* _TASK STATEMENT_: Reproduce the entries that follow exactly. No picture should appear in the result.

(Object change descriptions)
- Opening Delimiter -
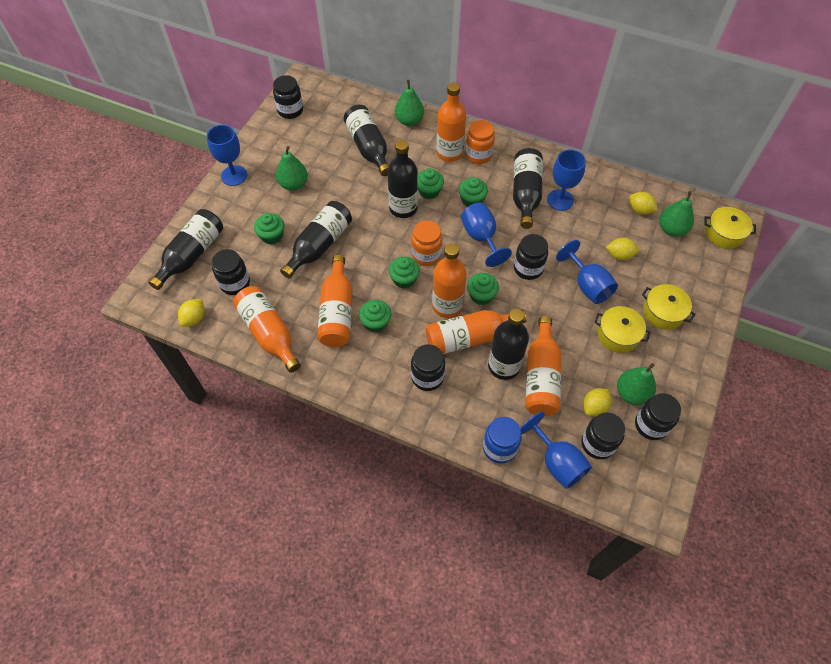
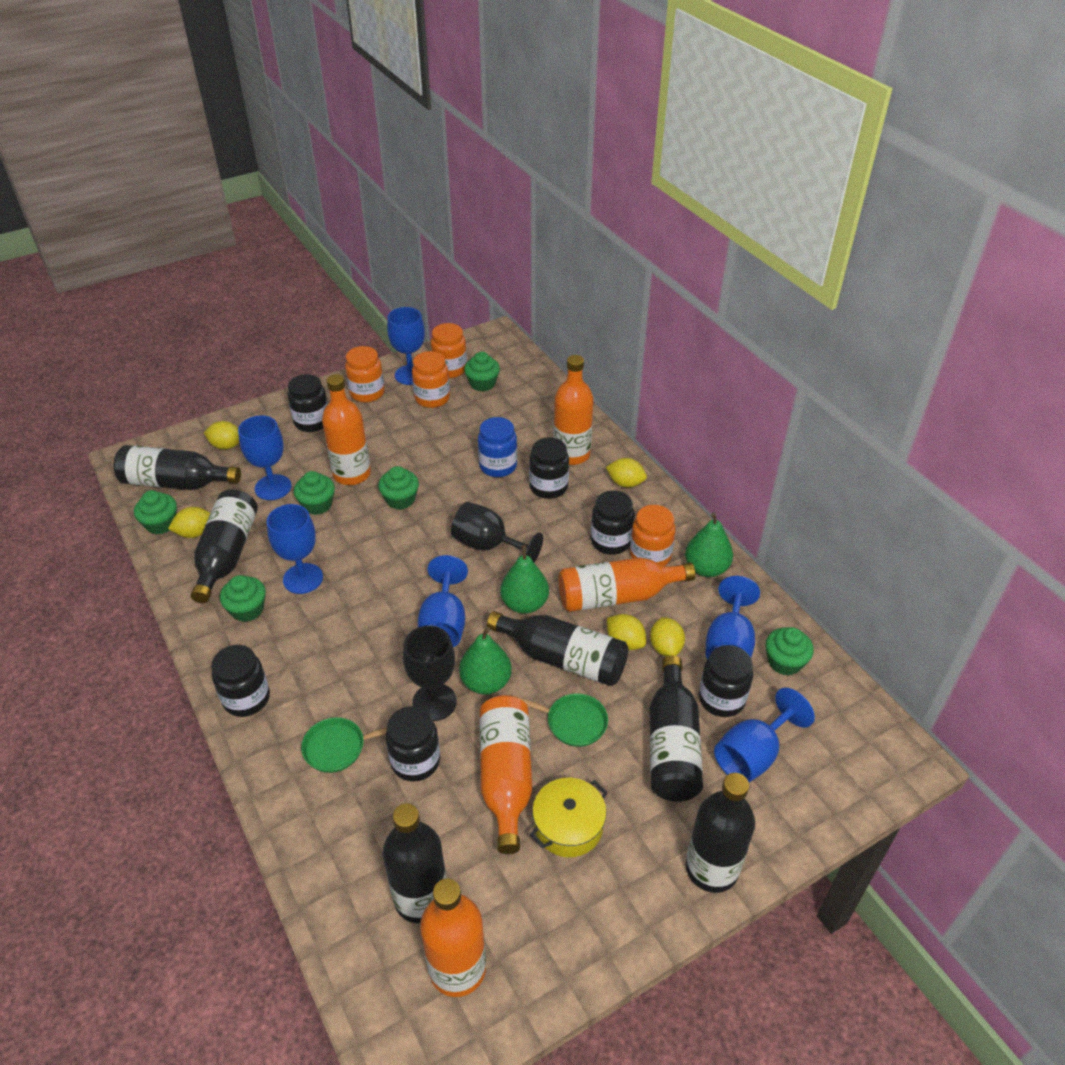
black goblet: 0 -> 2
blue goblet: 5 -> 6
green pan: 0 -> 2
green pear: 4 -> 3
orange bottle: 6 -> 5
orange jar: 2 -> 4
yellow lemon: 4 -> 5
yellow pot: 3 -> 1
- Closing Delimiter -
* _RESPONSE TO THIS EXERCISE_:
black goblet: 0 -> 2
blue goblet: 5 -> 6
green pan: 0 -> 2
green pear: 4 -> 3
orange bottle: 6 -> 5
orange jar: 2 -> 4
yellow lemon: 4 -> 5
yellow pot: 3 -> 1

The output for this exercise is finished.